Return the stretch from the line with "gray line: moved 1 px up" through the line with "green line: moved 2 px up" in the data below, character for character, skipping all pictures.

> Available records:
================================
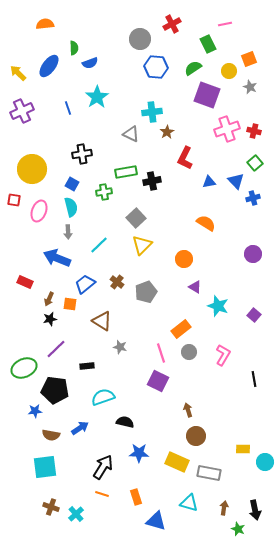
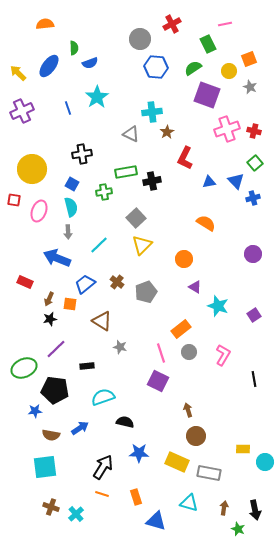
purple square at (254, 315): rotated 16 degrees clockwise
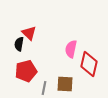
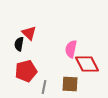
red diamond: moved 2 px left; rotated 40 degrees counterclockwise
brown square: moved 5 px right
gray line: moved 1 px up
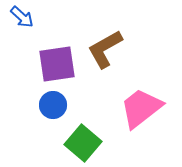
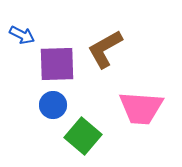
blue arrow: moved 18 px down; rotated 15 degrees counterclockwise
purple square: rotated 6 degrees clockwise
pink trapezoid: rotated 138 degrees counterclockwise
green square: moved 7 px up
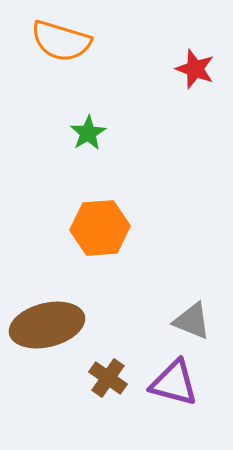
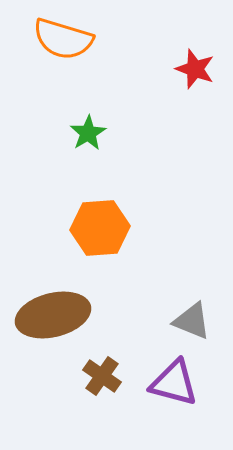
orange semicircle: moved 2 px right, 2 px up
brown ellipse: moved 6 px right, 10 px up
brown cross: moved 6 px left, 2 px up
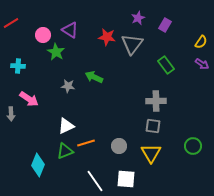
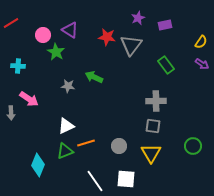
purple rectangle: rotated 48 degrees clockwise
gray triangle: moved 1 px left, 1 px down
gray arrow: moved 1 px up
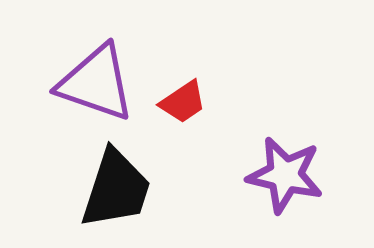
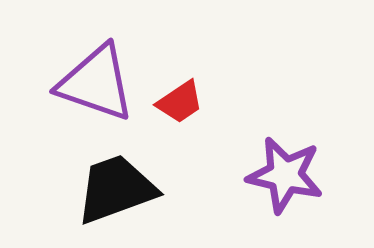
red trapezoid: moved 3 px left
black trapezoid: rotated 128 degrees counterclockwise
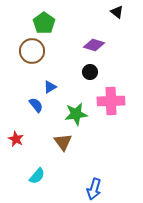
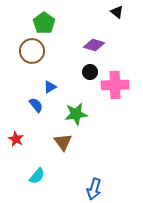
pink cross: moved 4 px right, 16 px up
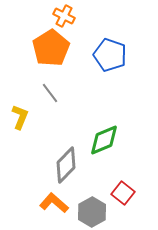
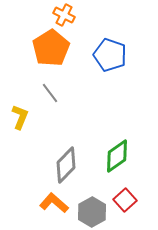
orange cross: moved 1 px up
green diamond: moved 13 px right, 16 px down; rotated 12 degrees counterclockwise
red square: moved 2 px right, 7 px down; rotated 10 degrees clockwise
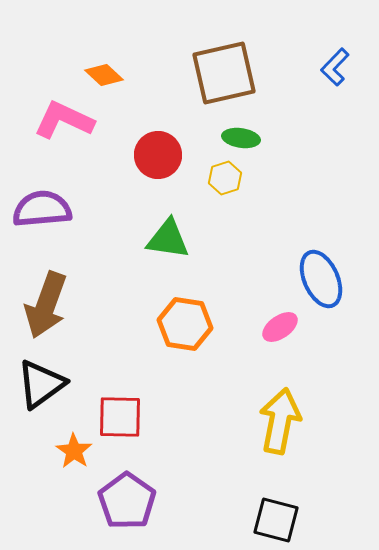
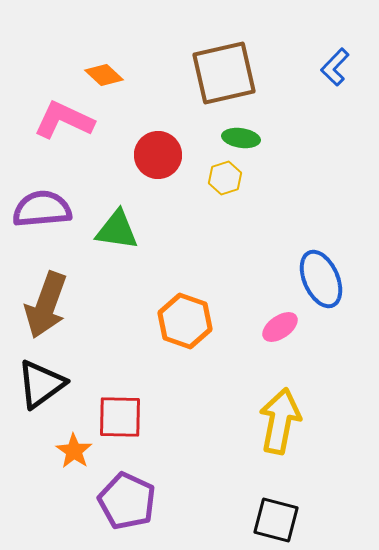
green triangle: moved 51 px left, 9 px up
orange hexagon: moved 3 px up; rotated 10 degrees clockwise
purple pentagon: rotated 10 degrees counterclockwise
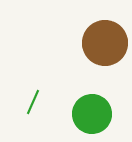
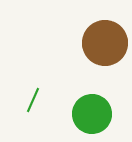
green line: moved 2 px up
================================
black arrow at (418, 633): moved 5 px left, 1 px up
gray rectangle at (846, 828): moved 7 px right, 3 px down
================================
> Solved exercise:
gray line: moved 1 px up
blue arrow: moved 18 px down; rotated 15 degrees counterclockwise
purple square: rotated 6 degrees clockwise
pink trapezoid: rotated 138 degrees counterclockwise
green square: moved 7 px up
orange semicircle: moved 2 px right, 2 px up
brown ellipse: moved 6 px right, 10 px up
brown cross: moved 6 px left, 2 px up
purple rectangle: rotated 48 degrees clockwise
gray triangle: moved 1 px left, 1 px down
gray arrow: moved 1 px up
red trapezoid: moved 3 px left
black trapezoid: rotated 128 degrees counterclockwise
pink cross: moved 4 px right, 16 px up
orange cross: moved 1 px up
green diamond: moved 13 px right, 16 px down; rotated 12 degrees counterclockwise
red square: moved 2 px right, 7 px down; rotated 10 degrees clockwise
green triangle: moved 51 px left, 9 px up
orange hexagon: moved 3 px up; rotated 10 degrees clockwise
purple pentagon: rotated 10 degrees counterclockwise
green line: moved 2 px up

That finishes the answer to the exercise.